_RECORDS SHOWN_.
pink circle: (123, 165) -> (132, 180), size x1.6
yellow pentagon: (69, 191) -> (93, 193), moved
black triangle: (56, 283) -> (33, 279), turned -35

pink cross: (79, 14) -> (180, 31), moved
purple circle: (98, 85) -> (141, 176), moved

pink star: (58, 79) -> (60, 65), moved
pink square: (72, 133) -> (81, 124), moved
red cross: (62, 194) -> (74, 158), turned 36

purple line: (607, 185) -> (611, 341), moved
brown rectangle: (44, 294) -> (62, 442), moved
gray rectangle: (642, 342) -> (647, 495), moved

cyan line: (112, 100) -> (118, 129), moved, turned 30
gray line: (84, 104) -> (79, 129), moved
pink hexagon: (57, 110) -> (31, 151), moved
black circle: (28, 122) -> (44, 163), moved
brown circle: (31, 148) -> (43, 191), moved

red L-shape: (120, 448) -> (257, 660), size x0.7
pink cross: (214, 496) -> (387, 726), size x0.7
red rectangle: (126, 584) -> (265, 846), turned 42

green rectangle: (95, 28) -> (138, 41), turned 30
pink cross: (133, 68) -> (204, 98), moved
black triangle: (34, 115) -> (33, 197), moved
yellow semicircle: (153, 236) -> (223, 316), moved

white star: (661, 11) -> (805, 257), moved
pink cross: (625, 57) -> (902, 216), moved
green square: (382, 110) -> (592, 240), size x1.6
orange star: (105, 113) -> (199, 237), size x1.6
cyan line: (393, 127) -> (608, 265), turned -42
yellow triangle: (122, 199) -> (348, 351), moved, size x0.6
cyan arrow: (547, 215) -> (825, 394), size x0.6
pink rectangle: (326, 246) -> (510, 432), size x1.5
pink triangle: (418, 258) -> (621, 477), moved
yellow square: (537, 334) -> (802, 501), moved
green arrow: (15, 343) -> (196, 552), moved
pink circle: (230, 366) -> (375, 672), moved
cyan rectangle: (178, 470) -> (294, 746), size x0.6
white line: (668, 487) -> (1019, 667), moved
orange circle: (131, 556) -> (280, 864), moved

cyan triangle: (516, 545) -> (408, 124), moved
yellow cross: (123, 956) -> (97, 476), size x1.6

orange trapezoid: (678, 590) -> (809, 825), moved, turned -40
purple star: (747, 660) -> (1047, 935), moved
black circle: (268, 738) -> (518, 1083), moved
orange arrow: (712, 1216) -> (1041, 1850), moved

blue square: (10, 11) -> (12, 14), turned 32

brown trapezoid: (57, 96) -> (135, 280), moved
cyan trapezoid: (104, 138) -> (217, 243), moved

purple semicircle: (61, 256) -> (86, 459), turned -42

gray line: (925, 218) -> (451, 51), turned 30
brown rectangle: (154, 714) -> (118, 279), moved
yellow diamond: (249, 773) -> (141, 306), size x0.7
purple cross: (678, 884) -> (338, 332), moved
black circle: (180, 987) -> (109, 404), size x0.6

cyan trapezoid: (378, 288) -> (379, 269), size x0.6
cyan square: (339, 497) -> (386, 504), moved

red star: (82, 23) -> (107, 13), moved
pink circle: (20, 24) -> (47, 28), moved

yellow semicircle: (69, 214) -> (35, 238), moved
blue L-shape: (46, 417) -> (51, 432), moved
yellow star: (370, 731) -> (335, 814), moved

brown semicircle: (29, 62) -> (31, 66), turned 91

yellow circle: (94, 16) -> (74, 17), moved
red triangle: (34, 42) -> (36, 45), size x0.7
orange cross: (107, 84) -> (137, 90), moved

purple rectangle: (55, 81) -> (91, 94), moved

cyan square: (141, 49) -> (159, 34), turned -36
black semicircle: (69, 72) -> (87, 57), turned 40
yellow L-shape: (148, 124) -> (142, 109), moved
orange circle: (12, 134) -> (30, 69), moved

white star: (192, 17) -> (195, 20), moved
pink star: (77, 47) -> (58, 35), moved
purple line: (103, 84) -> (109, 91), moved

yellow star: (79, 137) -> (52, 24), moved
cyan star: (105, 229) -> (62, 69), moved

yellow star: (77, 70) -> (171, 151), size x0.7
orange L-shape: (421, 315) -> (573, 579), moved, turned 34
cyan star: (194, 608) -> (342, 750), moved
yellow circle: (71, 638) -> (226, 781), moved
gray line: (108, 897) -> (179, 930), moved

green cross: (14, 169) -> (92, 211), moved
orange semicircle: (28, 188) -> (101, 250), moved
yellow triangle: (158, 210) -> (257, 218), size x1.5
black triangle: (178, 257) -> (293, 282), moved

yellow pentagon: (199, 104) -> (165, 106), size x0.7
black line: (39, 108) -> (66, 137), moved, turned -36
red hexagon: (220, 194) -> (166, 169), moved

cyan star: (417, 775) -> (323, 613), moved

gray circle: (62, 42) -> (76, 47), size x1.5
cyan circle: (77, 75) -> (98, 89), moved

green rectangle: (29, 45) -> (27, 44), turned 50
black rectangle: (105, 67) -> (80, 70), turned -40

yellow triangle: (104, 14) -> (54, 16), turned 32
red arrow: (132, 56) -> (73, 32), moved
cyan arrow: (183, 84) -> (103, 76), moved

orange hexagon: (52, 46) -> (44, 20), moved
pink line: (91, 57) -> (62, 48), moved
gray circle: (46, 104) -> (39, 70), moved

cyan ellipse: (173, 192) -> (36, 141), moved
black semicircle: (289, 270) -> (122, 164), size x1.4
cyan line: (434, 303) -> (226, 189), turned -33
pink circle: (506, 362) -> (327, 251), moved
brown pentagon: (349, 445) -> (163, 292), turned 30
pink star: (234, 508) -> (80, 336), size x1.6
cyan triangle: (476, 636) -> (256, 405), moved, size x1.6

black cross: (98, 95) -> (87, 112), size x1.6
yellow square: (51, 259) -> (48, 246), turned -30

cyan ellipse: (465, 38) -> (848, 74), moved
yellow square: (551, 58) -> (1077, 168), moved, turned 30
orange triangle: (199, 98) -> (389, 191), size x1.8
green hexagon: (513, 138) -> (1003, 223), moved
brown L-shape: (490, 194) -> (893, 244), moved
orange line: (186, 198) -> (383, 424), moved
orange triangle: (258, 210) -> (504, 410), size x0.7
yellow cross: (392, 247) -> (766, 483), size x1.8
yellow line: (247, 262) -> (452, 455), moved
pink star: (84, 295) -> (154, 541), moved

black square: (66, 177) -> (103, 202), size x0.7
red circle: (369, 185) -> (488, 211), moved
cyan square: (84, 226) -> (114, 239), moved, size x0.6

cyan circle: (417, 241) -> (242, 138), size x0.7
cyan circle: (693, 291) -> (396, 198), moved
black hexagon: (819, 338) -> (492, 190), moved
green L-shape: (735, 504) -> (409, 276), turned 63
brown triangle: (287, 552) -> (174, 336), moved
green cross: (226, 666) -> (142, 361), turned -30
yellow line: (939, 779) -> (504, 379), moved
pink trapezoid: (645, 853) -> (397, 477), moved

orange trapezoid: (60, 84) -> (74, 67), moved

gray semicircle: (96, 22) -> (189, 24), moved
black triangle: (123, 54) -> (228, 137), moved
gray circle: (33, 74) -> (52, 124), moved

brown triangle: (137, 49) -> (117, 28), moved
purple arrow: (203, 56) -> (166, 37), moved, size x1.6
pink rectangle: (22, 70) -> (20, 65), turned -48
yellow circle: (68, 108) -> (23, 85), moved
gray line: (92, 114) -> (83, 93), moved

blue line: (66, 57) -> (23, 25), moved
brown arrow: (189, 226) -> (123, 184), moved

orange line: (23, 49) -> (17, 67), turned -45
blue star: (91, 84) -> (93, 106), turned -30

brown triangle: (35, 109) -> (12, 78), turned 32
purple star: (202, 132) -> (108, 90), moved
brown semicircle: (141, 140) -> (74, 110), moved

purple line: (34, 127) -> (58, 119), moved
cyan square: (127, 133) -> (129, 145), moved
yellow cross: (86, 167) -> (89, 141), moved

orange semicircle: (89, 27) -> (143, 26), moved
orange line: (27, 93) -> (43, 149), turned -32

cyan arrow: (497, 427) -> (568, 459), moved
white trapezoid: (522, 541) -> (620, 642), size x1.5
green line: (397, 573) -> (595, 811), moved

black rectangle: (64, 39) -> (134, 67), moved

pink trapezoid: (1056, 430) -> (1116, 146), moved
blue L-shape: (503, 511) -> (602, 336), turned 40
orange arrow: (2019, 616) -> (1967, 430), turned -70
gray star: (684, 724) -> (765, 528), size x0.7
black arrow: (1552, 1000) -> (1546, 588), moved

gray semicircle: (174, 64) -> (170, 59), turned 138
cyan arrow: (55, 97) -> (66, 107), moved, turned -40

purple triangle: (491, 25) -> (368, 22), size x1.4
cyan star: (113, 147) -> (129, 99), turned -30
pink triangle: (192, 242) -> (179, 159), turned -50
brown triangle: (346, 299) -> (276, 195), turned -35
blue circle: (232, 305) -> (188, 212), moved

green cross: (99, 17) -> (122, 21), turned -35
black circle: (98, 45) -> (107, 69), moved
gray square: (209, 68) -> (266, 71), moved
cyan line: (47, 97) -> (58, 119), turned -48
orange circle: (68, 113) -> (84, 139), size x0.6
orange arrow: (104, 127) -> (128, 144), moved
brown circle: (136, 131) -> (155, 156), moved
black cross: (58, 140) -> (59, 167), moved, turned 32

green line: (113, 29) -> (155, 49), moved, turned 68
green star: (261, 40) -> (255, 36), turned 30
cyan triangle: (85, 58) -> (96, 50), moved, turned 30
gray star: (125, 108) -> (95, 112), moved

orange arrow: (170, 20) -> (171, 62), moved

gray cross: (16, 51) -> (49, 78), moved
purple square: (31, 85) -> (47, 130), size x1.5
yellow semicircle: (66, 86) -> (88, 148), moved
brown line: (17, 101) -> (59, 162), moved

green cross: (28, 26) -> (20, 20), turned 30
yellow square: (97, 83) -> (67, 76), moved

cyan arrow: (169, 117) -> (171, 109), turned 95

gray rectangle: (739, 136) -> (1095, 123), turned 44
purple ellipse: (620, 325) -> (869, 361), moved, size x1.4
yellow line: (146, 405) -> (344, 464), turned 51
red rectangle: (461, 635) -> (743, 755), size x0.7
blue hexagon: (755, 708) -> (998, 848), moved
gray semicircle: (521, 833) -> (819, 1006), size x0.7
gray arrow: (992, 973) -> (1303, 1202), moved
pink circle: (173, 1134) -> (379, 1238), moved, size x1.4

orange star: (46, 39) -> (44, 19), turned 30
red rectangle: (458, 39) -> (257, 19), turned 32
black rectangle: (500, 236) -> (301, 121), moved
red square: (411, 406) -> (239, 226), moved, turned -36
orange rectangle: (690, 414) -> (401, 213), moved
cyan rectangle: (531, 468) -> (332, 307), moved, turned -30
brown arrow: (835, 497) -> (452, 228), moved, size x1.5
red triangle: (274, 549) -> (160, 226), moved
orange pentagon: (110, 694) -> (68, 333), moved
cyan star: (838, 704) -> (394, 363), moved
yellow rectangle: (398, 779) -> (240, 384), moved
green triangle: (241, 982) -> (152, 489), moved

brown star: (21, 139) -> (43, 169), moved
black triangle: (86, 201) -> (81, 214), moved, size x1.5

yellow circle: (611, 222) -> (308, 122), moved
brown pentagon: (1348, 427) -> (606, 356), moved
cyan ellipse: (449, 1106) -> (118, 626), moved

_TASK REQUIREMENTS_.
When a line above contains the string "ellipse", copy that line.

_SOLUTION FOR THIS TASK_.
cyan ellipse: (173, 192) -> (36, 141), moved
cyan ellipse: (465, 38) -> (848, 74), moved
purple ellipse: (620, 325) -> (869, 361), moved, size x1.4
cyan ellipse: (449, 1106) -> (118, 626), moved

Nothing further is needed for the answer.